What the exercise asks
Find all lines below containing the string "none" and return them.

Input data
((

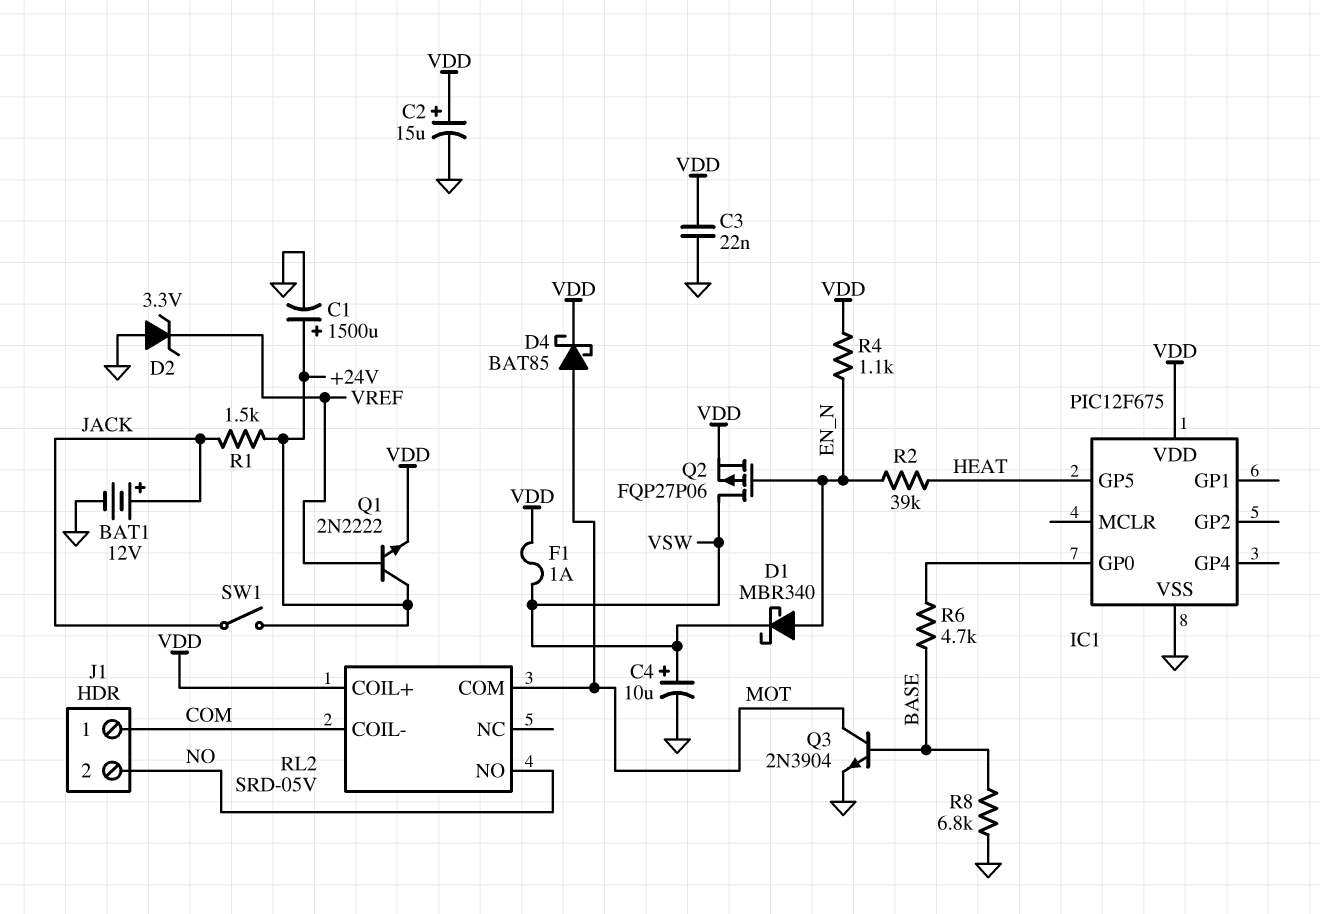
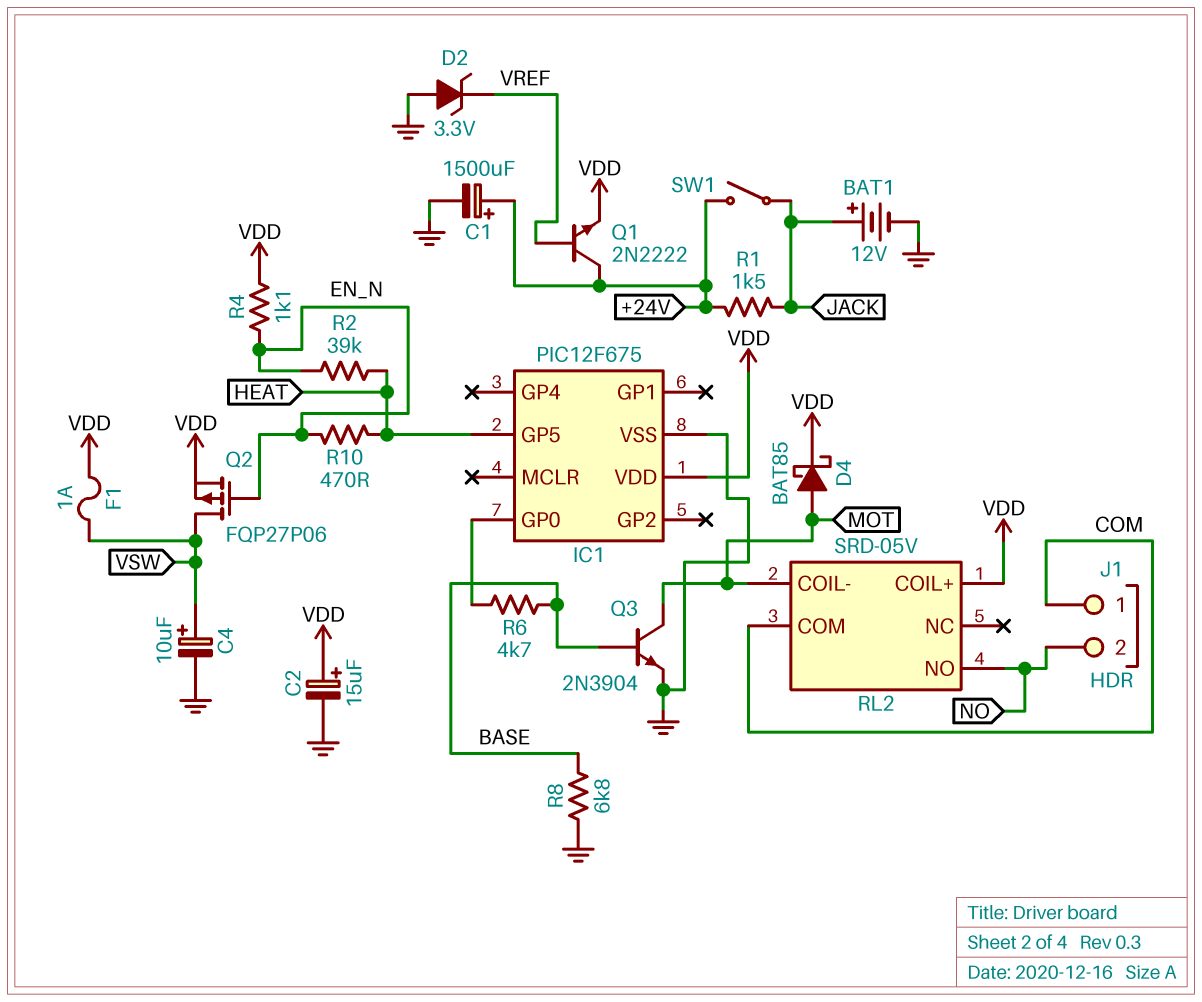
C3: 22nF (GND, VDD) -> none
D1: schottky MBR340 (A EN_N, K VSW) -> none
R10: none -> 470 (EN_N, HEAT)
RL2 pin COIL-: COM -> MOT
RL2 pin COM: MOT -> COM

))

Exercise answer
C3: 22nF (GND, VDD) -> none
D1: schottky MBR340 (A EN_N, K VSW) -> none
R10: none -> 470 (EN_N, HEAT)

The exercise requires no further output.